What is asked: Copy all of the lines below without changing a single character.

Supplied information:
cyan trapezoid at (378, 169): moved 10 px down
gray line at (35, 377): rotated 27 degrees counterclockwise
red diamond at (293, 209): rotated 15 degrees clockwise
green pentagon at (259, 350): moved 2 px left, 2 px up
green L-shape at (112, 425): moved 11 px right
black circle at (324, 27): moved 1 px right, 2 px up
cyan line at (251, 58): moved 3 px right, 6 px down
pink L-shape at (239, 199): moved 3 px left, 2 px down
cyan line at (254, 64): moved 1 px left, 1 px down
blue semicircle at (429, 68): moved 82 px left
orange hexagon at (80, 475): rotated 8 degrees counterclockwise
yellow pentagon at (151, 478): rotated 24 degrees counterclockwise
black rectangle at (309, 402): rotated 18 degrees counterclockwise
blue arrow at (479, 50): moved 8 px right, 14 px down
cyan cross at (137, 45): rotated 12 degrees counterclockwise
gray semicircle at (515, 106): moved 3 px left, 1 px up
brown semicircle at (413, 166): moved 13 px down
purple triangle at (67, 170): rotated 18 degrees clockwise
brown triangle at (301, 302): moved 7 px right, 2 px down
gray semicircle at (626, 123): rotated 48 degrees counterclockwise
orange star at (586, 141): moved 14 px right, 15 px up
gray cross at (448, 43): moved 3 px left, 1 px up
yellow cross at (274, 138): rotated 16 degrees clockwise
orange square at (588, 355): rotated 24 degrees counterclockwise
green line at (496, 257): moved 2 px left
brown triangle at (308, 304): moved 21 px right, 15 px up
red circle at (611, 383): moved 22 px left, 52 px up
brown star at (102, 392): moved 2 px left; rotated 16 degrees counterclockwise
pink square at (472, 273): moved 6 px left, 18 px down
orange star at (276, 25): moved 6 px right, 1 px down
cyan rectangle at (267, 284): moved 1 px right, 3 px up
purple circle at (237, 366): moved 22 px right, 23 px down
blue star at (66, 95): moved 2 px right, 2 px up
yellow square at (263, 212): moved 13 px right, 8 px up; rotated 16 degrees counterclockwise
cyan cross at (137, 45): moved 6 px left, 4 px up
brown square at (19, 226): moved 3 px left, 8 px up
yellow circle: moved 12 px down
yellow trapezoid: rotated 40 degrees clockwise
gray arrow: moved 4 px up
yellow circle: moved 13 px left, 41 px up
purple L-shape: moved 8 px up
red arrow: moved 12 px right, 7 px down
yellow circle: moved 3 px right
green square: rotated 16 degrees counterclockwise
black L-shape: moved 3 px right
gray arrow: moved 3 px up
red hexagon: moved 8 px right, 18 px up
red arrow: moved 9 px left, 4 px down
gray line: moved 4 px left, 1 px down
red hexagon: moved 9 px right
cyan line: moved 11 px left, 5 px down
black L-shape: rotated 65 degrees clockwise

Reply:
cyan trapezoid at (378, 169): moved 10 px down
gray line at (35, 377): rotated 27 degrees counterclockwise
red diamond at (293, 209): rotated 15 degrees clockwise
green pentagon at (259, 350): moved 2 px left, 2 px up
green L-shape at (112, 425): moved 11 px right
black circle at (324, 27): moved 1 px right, 2 px up
cyan line at (251, 58): moved 3 px right, 6 px down
pink L-shape at (239, 199): moved 3 px left, 2 px down
cyan line at (254, 64): moved 1 px left, 1 px down
blue semicircle at (429, 68): moved 82 px left
orange hexagon at (80, 475): rotated 8 degrees counterclockwise
yellow pentagon at (151, 478): rotated 24 degrees counterclockwise
black rectangle at (309, 402): rotated 18 degrees counterclockwise
blue arrow at (479, 50): moved 8 px right, 14 px down
cyan cross at (137, 45): rotated 12 degrees counterclockwise
gray semicircle at (515, 106): moved 3 px left, 1 px up
brown semicircle at (413, 166): moved 13 px down
purple triangle at (67, 170): rotated 18 degrees clockwise
brown triangle at (301, 302): moved 7 px right, 2 px down
gray semicircle at (626, 123): rotated 48 degrees counterclockwise
orange star at (586, 141): moved 14 px right, 15 px up
gray cross at (448, 43): moved 3 px left, 1 px up
yellow cross at (274, 138): rotated 16 degrees clockwise
orange square at (588, 355): rotated 24 degrees counterclockwise
green line at (496, 257): moved 2 px left
brown triangle at (308, 304): moved 21 px right, 15 px up
red circle at (611, 383): moved 22 px left, 52 px up
brown star at (102, 392): moved 2 px left; rotated 16 degrees counterclockwise
pink square at (472, 273): moved 6 px left, 18 px down
orange star at (276, 25): moved 6 px right, 1 px down
cyan rectangle at (267, 284): moved 1 px right, 3 px up
purple circle at (237, 366): moved 22 px right, 23 px down
blue star at (66, 95): moved 2 px right, 2 px up
yellow square at (263, 212): moved 13 px right, 8 px up; rotated 16 degrees counterclockwise
cyan cross at (137, 45): moved 6 px left, 4 px up
brown square at (19, 226): moved 3 px left, 8 px up
yellow circle: moved 12 px down
yellow trapezoid: rotated 40 degrees clockwise
gray arrow: moved 4 px up
yellow circle: moved 13 px left, 41 px up
purple L-shape: moved 8 px up
red arrow: moved 12 px right, 7 px down
yellow circle: moved 3 px right
green square: rotated 16 degrees counterclockwise
black L-shape: moved 3 px right
gray arrow: moved 3 px up
red hexagon: moved 8 px right, 18 px up
red arrow: moved 9 px left, 4 px down
gray line: moved 4 px left, 1 px down
red hexagon: moved 9 px right
cyan line: moved 11 px left, 5 px down
black L-shape: rotated 65 degrees clockwise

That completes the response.